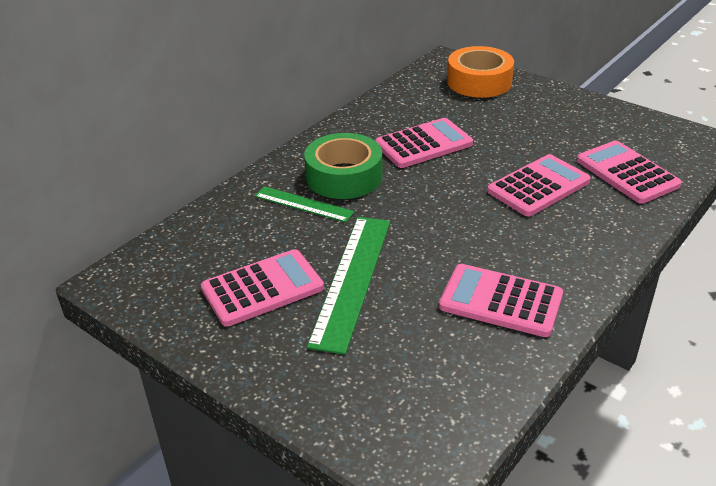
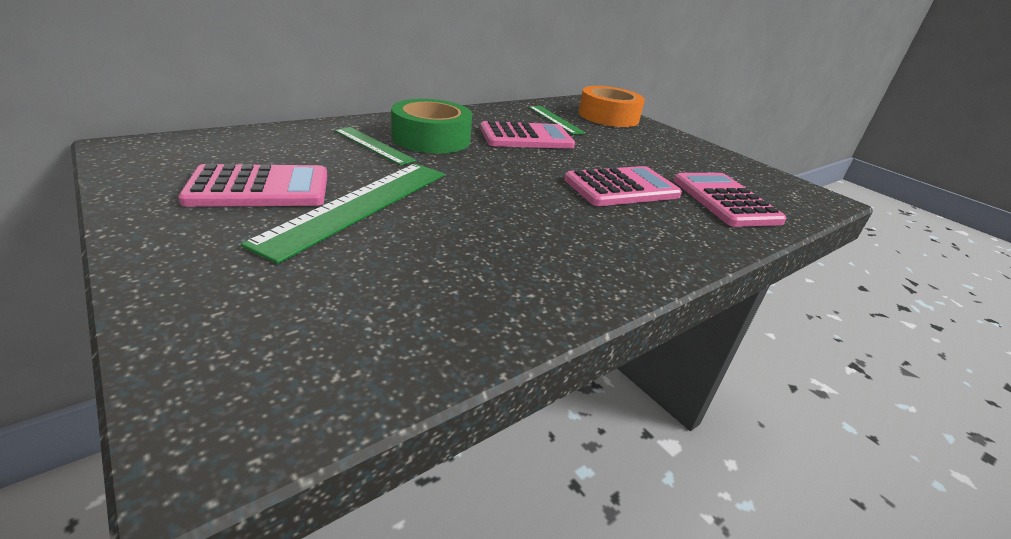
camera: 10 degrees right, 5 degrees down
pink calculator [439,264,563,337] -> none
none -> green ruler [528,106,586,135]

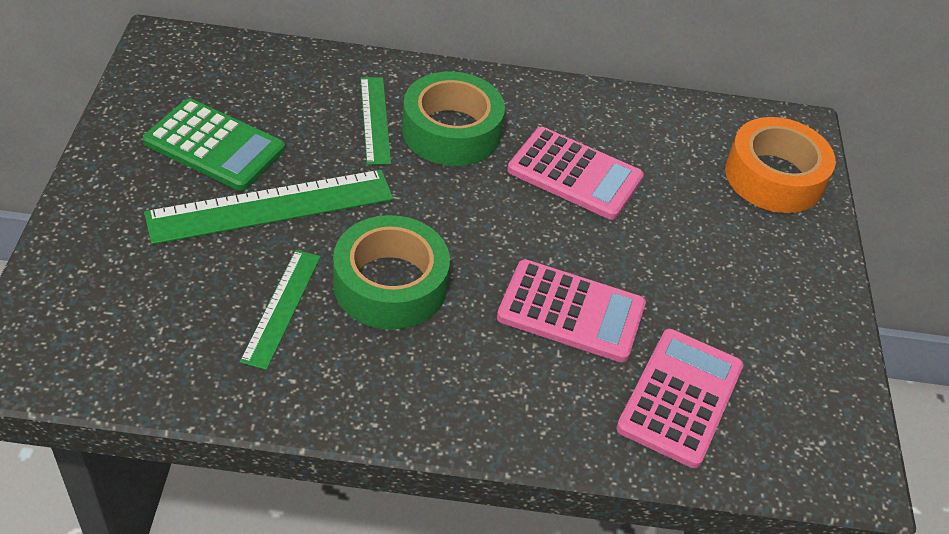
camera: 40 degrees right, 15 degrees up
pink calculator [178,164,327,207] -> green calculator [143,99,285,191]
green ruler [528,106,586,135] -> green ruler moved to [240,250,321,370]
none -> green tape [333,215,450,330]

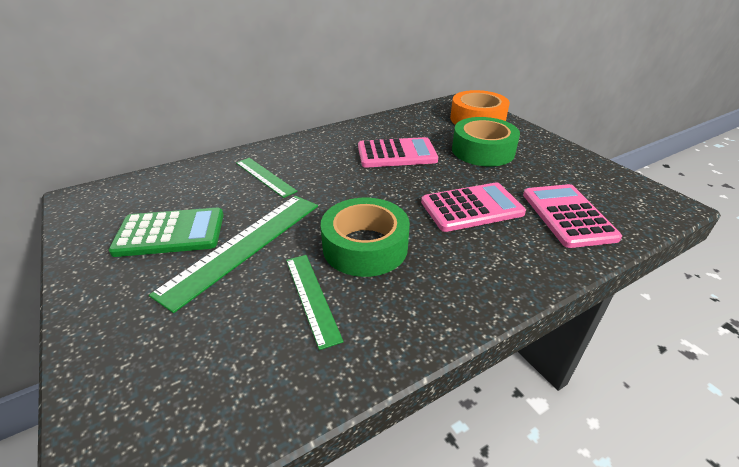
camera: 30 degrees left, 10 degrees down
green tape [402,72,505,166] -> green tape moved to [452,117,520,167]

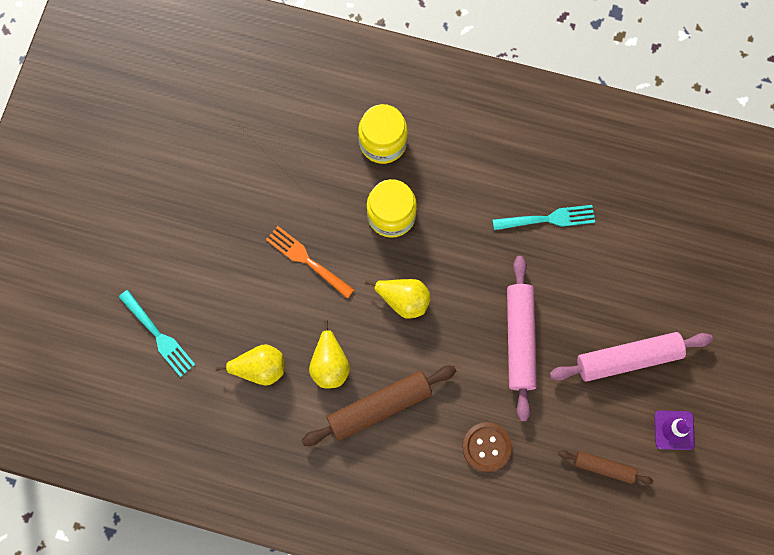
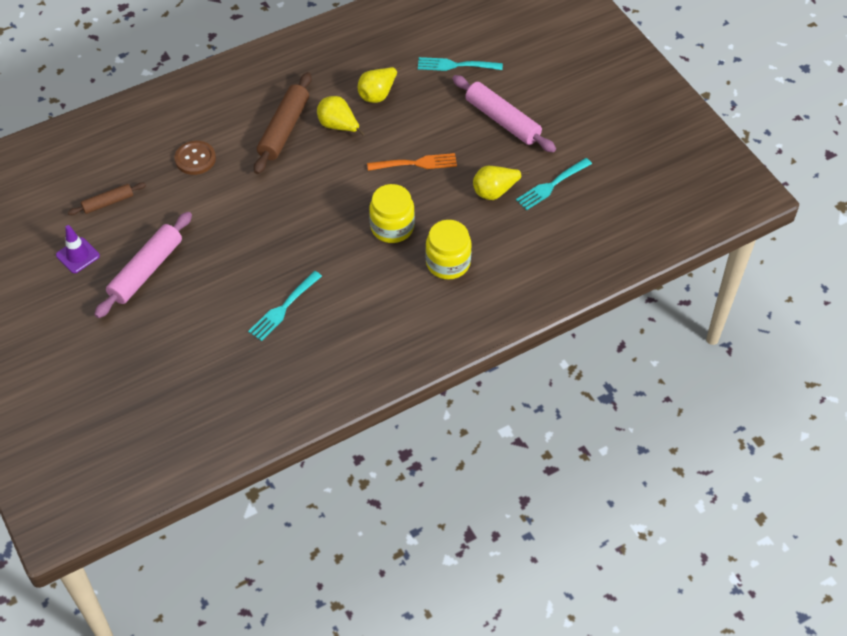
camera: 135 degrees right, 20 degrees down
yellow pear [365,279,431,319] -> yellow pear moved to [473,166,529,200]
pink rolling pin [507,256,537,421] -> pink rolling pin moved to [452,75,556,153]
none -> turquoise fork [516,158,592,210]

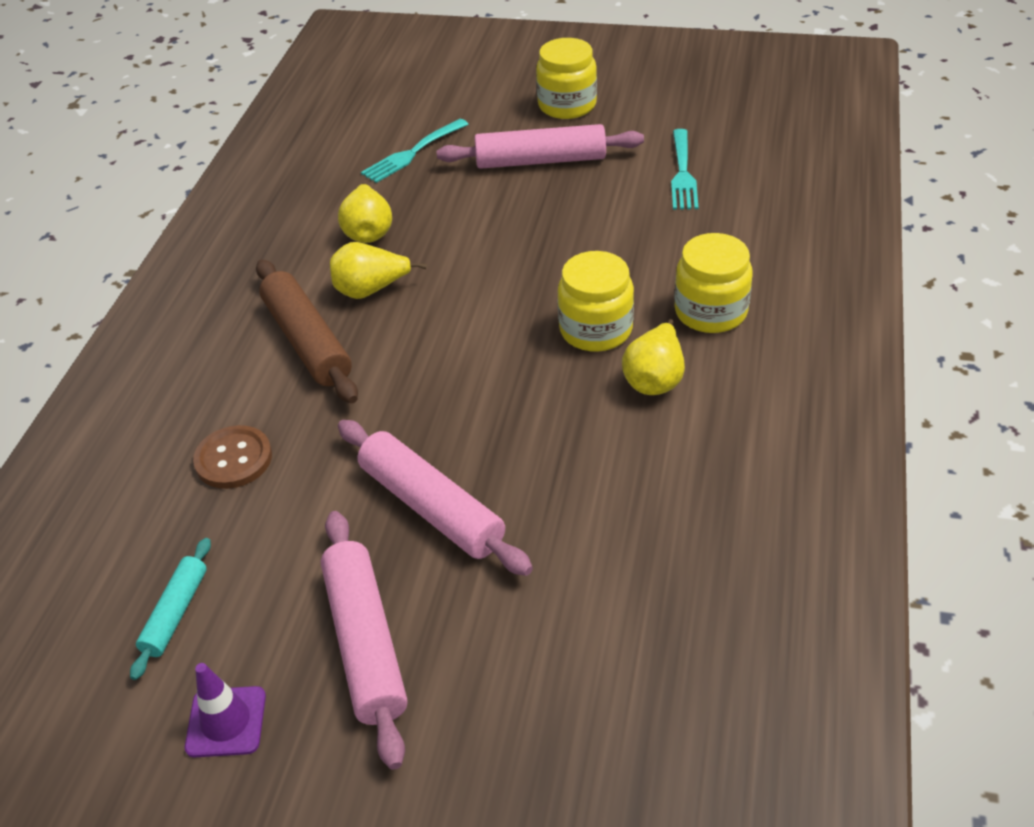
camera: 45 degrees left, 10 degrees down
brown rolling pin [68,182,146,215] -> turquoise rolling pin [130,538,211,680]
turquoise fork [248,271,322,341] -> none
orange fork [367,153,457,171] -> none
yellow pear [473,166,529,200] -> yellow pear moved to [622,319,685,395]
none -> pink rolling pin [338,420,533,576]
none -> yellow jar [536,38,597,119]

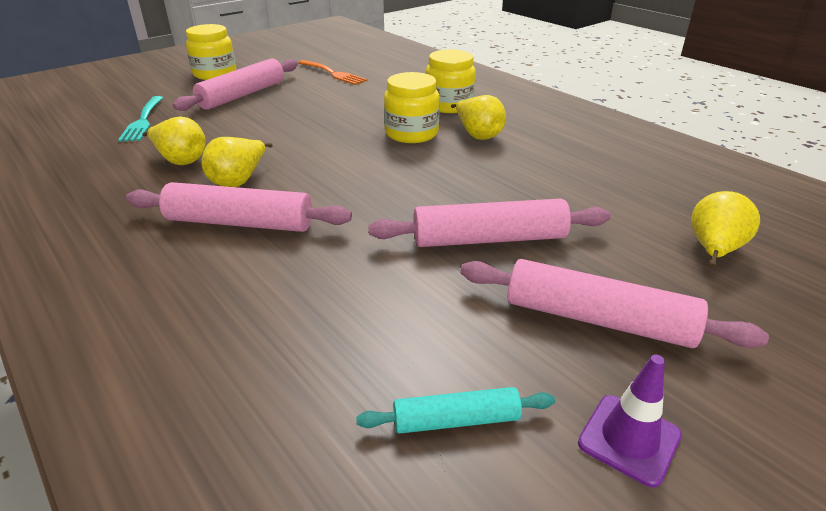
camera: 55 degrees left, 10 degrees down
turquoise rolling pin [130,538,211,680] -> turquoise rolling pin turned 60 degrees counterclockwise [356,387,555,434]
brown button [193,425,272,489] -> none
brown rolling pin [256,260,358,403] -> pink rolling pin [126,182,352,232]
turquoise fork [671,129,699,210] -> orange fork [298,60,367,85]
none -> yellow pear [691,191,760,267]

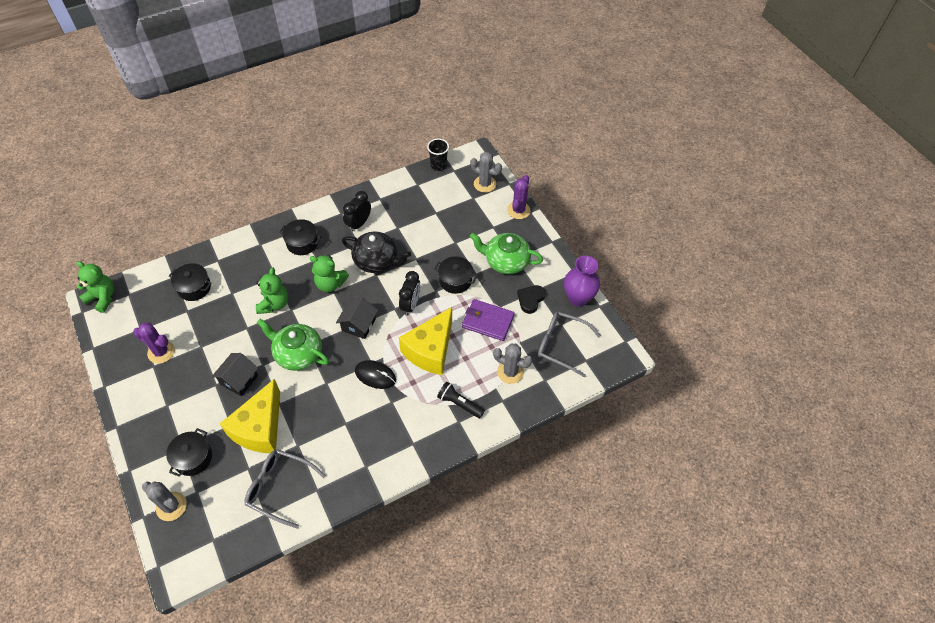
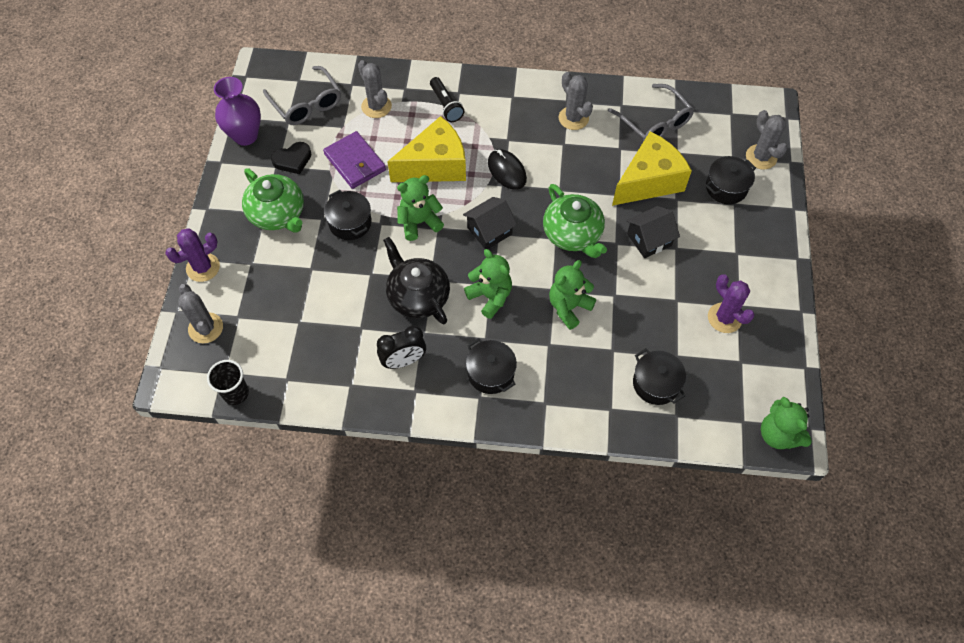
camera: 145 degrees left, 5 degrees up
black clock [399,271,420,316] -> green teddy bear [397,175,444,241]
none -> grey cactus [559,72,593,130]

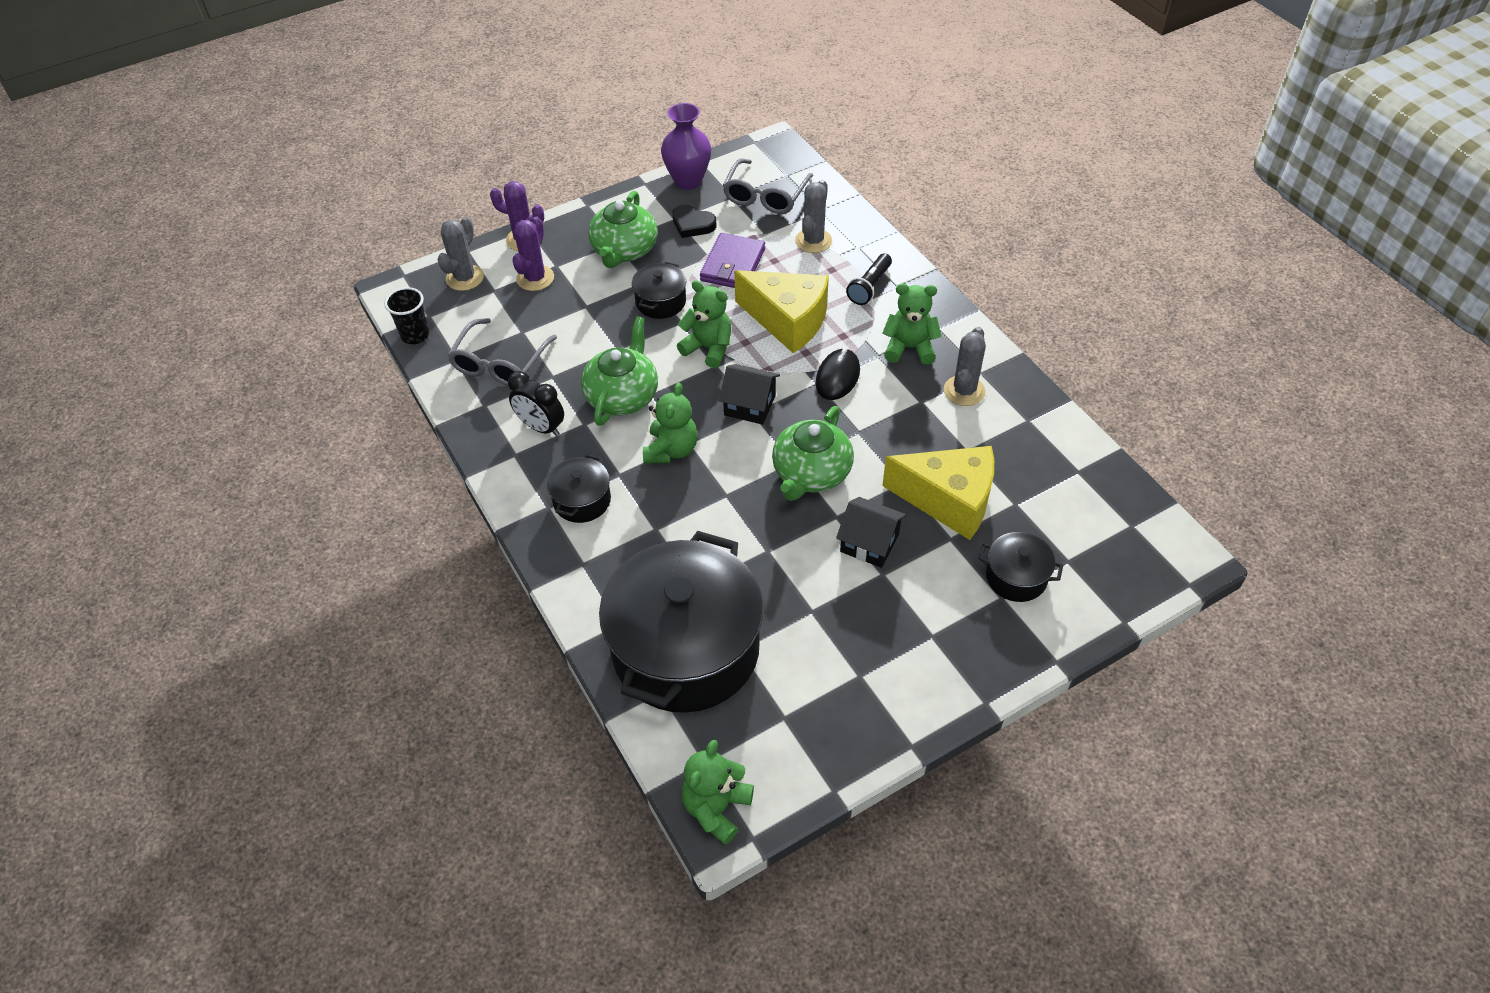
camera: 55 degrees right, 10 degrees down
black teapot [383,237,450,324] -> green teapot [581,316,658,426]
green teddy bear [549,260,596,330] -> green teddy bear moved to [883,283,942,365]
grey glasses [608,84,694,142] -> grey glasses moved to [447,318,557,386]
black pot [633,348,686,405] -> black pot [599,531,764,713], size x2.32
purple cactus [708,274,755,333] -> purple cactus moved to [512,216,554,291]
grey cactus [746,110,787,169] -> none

[WHAT TO WORK ON] Each line of the data that holds the word "ruler" should be copied.

[TASK RESPONSE]
none -> green ruler [528,106,586,135]
green ruler [528,106,586,135] -> green ruler moved to [240,250,321,370]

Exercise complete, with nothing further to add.